_Activity_
In the entries below, tally the lines that contain the string "blue", then state that number alone.

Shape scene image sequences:

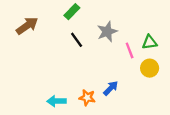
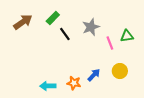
green rectangle: (72, 12) -> (53, 18), moved
yellow circle: (150, 68) -> (120, 71), moved

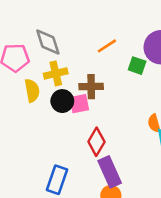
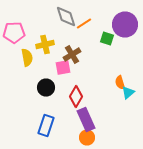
gray diamond: (48, 42) -> (66, 16), moved
brown cross: (91, 87) -> (72, 54), turned -30
black circle: (62, 101) -> (46, 88), moved

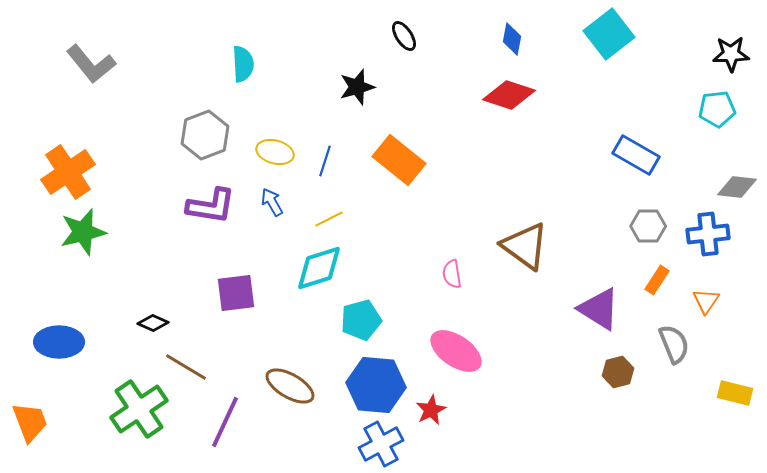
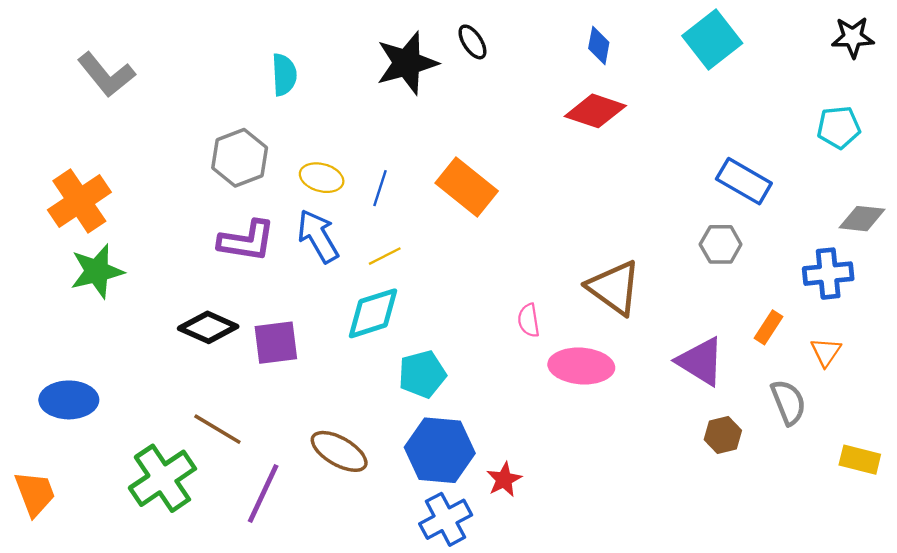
black star: (731, 54) -> (853, 37), moved
black star: (357, 87) -> (407, 63), moved, size x1.5
blue arrow: (272, 202) -> (318, 236), size x1.6
gray hexagon: (648, 226) -> (721, 244), moved
black diamond: (153, 323) -> (208, 327), moved, size x1.6
pink ellipse: (456, 351) -> (581, 366), moved, turned -30

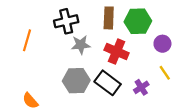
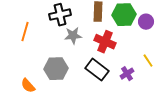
purple circle: (162, 44) -> (146, 22), moved
gray hexagon: (76, 81) -> (56, 69), moved

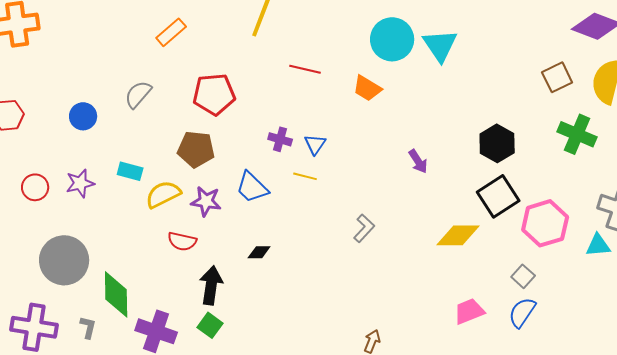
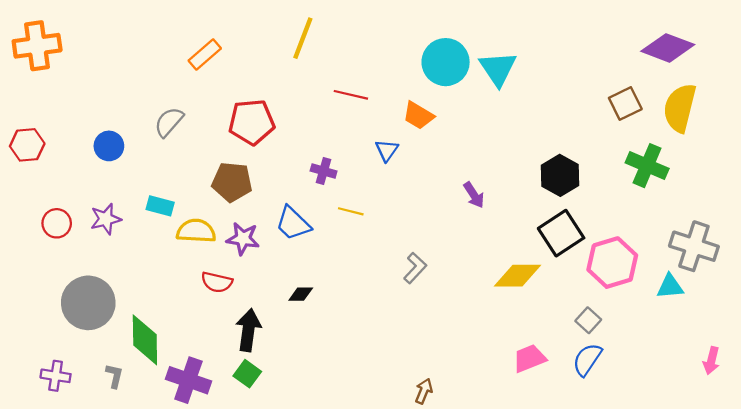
blue triangle: (315, 144) -> (387, 150), moved
yellow semicircle: (163, 194) -> (196, 231), turned 30
purple cross: (34, 327) -> (56, 376), size x0.6

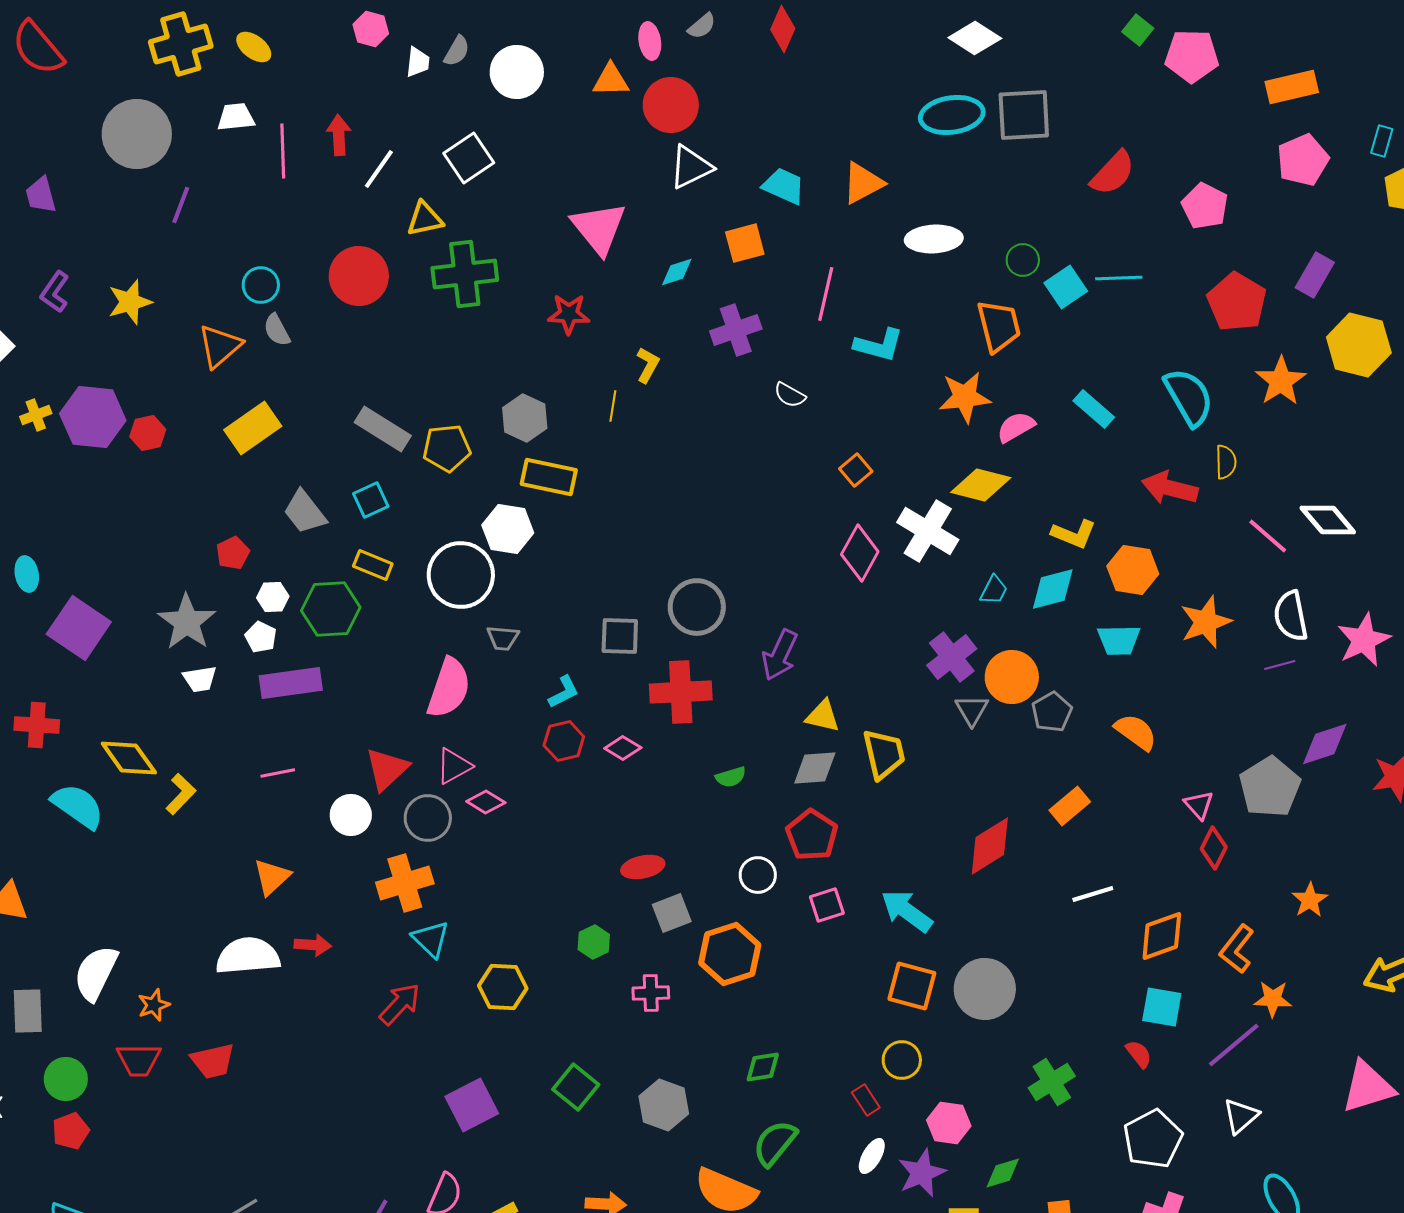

_Answer for this exercise_
2